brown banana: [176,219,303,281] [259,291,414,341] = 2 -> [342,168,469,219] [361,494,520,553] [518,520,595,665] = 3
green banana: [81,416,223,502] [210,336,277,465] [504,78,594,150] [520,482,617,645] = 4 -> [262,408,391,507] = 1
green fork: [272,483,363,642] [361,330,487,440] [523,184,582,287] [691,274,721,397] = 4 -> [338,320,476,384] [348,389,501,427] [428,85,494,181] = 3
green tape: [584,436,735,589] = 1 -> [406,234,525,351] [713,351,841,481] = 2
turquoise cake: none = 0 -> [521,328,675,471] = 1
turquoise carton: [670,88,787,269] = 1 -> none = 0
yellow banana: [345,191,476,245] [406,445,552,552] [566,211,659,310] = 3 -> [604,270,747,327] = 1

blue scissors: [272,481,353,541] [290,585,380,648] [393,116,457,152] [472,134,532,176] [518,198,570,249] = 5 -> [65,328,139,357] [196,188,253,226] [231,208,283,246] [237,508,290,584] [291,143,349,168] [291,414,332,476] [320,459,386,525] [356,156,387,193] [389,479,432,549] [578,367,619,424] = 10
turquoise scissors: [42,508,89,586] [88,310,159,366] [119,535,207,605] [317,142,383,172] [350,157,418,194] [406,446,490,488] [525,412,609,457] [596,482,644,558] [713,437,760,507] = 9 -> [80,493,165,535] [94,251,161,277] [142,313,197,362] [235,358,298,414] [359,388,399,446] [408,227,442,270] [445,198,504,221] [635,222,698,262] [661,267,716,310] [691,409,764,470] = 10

┄┄┄┄┄┄┄┄┄┄┄┄┄┄┄┄┄┄┄┄

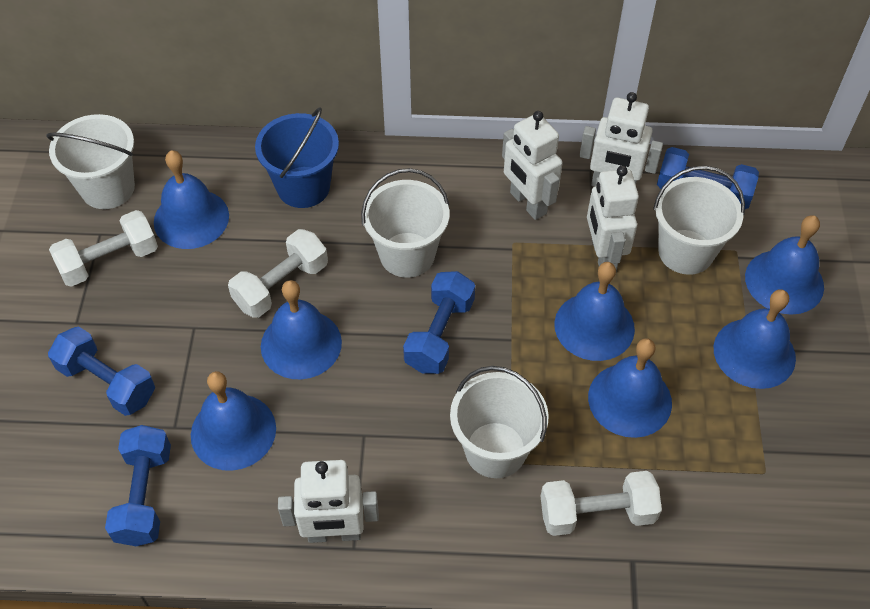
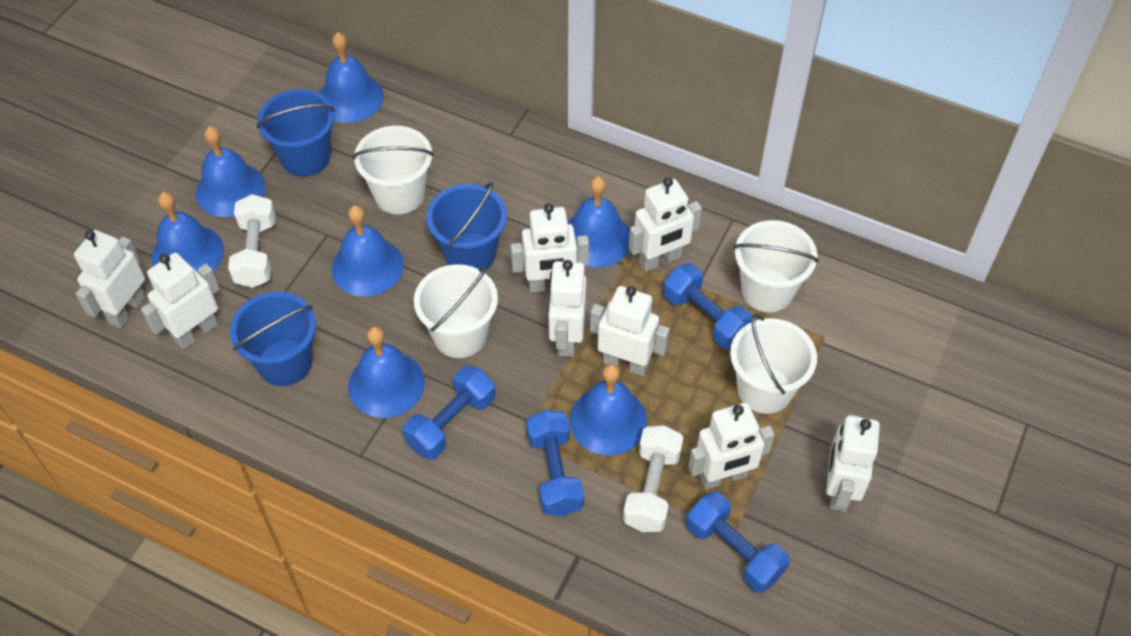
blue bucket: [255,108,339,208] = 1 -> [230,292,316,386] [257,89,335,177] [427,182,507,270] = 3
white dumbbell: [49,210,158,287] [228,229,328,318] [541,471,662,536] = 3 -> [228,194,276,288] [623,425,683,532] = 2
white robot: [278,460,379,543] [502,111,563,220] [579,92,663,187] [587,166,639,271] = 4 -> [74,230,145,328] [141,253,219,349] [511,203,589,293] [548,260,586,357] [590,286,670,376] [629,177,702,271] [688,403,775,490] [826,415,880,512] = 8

┄┄┄┄┄┄┄┄┄┄┄┄┄┄┄┄┄┄┄┄

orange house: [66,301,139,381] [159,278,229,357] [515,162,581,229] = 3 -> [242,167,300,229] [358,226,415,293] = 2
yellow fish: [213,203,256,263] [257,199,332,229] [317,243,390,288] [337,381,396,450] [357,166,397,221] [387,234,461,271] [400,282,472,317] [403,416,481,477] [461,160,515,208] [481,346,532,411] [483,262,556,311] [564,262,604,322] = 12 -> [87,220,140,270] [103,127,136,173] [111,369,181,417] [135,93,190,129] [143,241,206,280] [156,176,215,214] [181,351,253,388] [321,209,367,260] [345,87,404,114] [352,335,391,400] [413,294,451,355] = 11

┄┄┄┄┄┄┄┄┄┄┄┄┄┄┄┄┄┄┄┄

### What you have to do
Out of the data above, transcribe exactly and only the lines starting with the line that has "white dumbbell: [49,210,158,287]" and going on through the line that has "white robot: [278,460,379,543]", both included.

### Final answer
white dumbbell: [49,210,158,287] [228,229,328,318] [541,471,662,536] = 3 -> [228,194,276,288] [623,425,683,532] = 2
white robot: [278,460,379,543] [502,111,563,220] [579,92,663,187] [587,166,639,271] = 4 -> [74,230,145,328] [141,253,219,349] [511,203,589,293] [548,260,586,357] [590,286,670,376] [629,177,702,271] [688,403,775,490] [826,415,880,512] = 8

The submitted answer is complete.